**What you are asked to do**
Print out the full listing, exactly.
_ _ _ _
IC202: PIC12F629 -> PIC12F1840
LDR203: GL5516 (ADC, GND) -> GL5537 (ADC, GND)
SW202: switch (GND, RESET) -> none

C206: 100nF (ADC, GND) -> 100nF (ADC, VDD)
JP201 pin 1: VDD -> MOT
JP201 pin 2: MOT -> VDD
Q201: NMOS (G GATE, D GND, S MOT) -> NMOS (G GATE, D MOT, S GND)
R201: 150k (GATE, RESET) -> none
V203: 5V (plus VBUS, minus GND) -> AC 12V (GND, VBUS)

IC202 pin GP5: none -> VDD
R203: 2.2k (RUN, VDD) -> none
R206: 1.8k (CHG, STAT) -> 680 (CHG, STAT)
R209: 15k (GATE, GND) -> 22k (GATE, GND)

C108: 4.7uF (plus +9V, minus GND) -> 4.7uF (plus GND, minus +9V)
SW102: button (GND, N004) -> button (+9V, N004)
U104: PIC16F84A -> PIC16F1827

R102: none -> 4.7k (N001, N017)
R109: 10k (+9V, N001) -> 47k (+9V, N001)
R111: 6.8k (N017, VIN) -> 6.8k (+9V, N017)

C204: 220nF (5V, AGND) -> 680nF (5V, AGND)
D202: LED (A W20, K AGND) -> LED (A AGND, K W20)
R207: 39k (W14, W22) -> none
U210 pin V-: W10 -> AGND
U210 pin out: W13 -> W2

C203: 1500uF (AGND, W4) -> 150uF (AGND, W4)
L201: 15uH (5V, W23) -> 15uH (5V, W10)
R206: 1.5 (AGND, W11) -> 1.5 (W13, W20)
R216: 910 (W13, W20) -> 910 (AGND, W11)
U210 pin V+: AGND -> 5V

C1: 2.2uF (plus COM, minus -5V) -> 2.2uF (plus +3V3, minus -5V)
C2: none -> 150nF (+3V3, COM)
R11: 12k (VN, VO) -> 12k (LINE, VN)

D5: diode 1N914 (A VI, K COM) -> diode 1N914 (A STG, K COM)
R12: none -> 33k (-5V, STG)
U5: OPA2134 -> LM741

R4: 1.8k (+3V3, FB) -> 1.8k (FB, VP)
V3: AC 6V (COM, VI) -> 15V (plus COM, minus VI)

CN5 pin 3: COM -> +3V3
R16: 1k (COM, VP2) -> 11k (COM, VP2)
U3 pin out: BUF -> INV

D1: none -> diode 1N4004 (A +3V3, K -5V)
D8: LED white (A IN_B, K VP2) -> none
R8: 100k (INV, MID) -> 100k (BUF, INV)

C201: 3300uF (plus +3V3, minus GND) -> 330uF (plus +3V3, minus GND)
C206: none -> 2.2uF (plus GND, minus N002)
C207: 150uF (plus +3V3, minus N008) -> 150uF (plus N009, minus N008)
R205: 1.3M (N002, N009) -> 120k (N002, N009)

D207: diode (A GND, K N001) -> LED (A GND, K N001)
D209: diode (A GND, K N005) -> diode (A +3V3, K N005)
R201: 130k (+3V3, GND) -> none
_ _ _ _
**Written solution**
IC202: PIC12F629 -> PIC12F1840
LDR203: GL5516 (ADC, GND) -> GL5537 (ADC, GND)
SW202: switch (GND, RESET) -> none

C206: 100nF (ADC, GND) -> 100nF (ADC, VDD)
JP201 pin 1: VDD -> MOT
JP201 pin 2: MOT -> VDD
Q201: NMOS (G GATE, D GND, S MOT) -> NMOS (G GATE, D MOT, S GND)
R201: 150k (GATE, RESET) -> none
V203: 5V (plus VBUS, minus GND) -> AC 12V (GND, VBUS)

IC202 pin GP5: none -> VDD
R203: 2.2k (RUN, VDD) -> none
R206: 1.8k (CHG, STAT) -> 680 (CHG, STAT)
R209: 15k (GATE, GND) -> 22k (GATE, GND)

C108: 4.7uF (plus +9V, minus GND) -> 4.7uF (plus GND, minus +9V)
SW102: button (GND, N004) -> button (+9V, N004)
U104: PIC16F84A -> PIC16F1827

R102: none -> 4.7k (N001, N017)
R109: 10k (+9V, N001) -> 47k (+9V, N001)
R111: 6.8k (N017, VIN) -> 6.8k (+9V, N017)

C204: 220nF (5V, AGND) -> 680nF (5V, AGND)
D202: LED (A W20, K AGND) -> LED (A AGND, K W20)
R207: 39k (W14, W22) -> none
U210 pin V-: W10 -> AGND
U210 pin out: W13 -> W2

C203: 1500uF (AGND, W4) -> 150uF (AGND, W4)
L201: 15uH (5V, W23) -> 15uH (5V, W10)
R206: 1.5 (AGND, W11) -> 1.5 (W13, W20)
R216: 910 (W13, W20) -> 910 (AGND, W11)
U210 pin V+: AGND -> 5V

C1: 2.2uF (plus COM, minus -5V) -> 2.2uF (plus +3V3, minus -5V)
C2: none -> 150nF (+3V3, COM)
R11: 12k (VN, VO) -> 12k (LINE, VN)

D5: diode 1N914 (A VI, K COM) -> diode 1N914 (A STG, K COM)
R12: none -> 33k (-5V, STG)
U5: OPA2134 -> LM741

R4: 1.8k (+3V3, FB) -> 1.8k (FB, VP)
V3: AC 6V (COM, VI) -> 15V (plus COM, minus VI)

CN5 pin 3: COM -> +3V3
R16: 1k (COM, VP2) -> 11k (COM, VP2)
U3 pin out: BUF -> INV

D1: none -> diode 1N4004 (A +3V3, K -5V)
D8: LED white (A IN_B, K VP2) -> none
R8: 100k (INV, MID) -> 100k (BUF, INV)

C201: 3300uF (plus +3V3, minus GND) -> 330uF (plus +3V3, minus GND)
C206: none -> 2.2uF (plus GND, minus N002)
C207: 150uF (plus +3V3, minus N008) -> 150uF (plus N009, minus N008)
R205: 1.3M (N002, N009) -> 120k (N002, N009)

D207: diode (A GND, K N001) -> LED (A GND, K N001)
D209: diode (A GND, K N005) -> diode (A +3V3, K N005)
R201: 130k (+3V3, GND) -> none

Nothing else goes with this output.